[Start of Attachment]

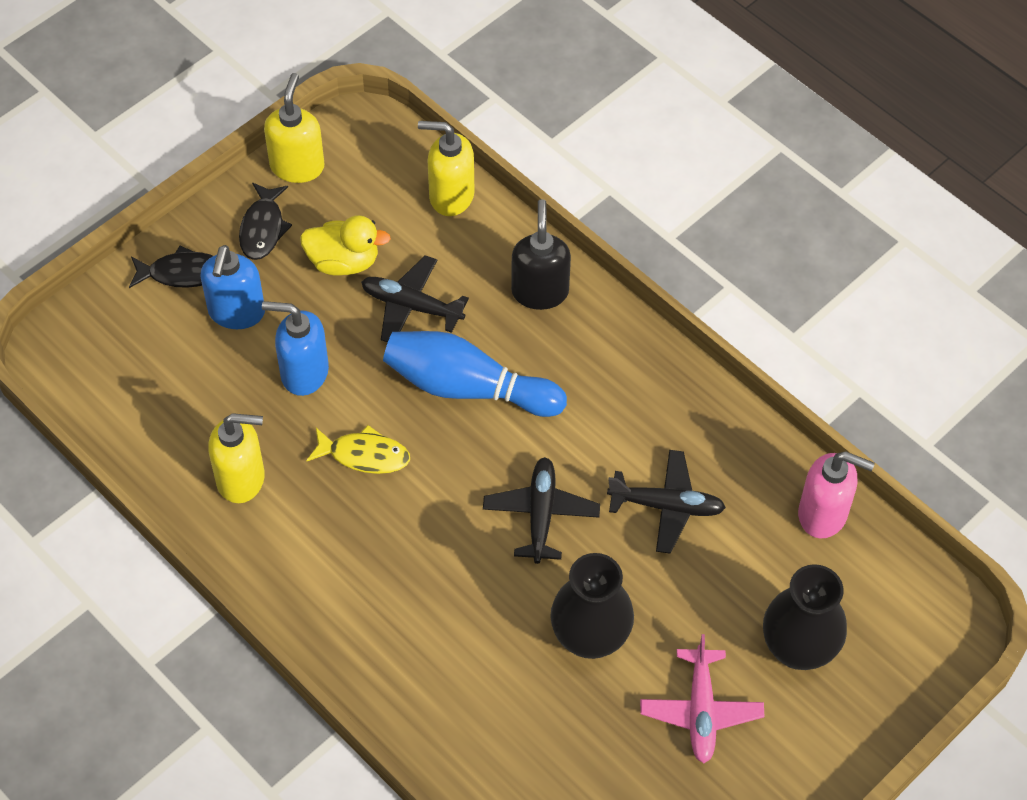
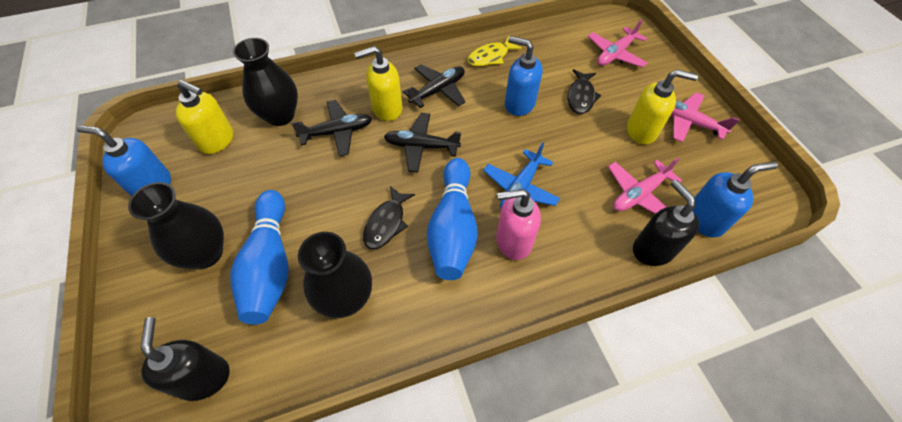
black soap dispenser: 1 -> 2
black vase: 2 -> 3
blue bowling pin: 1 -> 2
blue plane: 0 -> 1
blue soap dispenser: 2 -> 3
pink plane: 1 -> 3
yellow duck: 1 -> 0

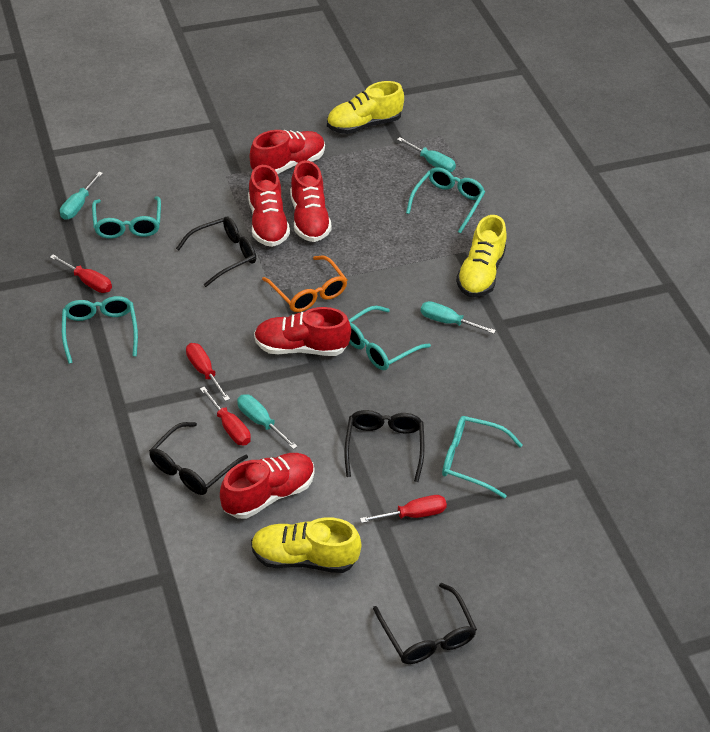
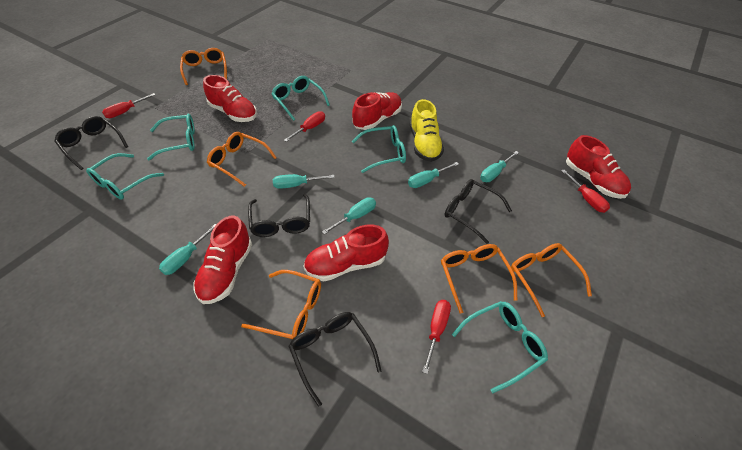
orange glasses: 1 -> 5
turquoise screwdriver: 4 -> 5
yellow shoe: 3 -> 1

[End of Attachment]
[Start of Attachment]

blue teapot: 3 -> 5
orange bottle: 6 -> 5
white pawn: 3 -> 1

[End of Attachment]

**GOAL OF THE EXERCISE**
Copy each line in the data that holds the word "dispenser".

**PROBLEM SOLUTION**
black soap dispenser: 1 -> 2
blue soap dispenser: 2 -> 3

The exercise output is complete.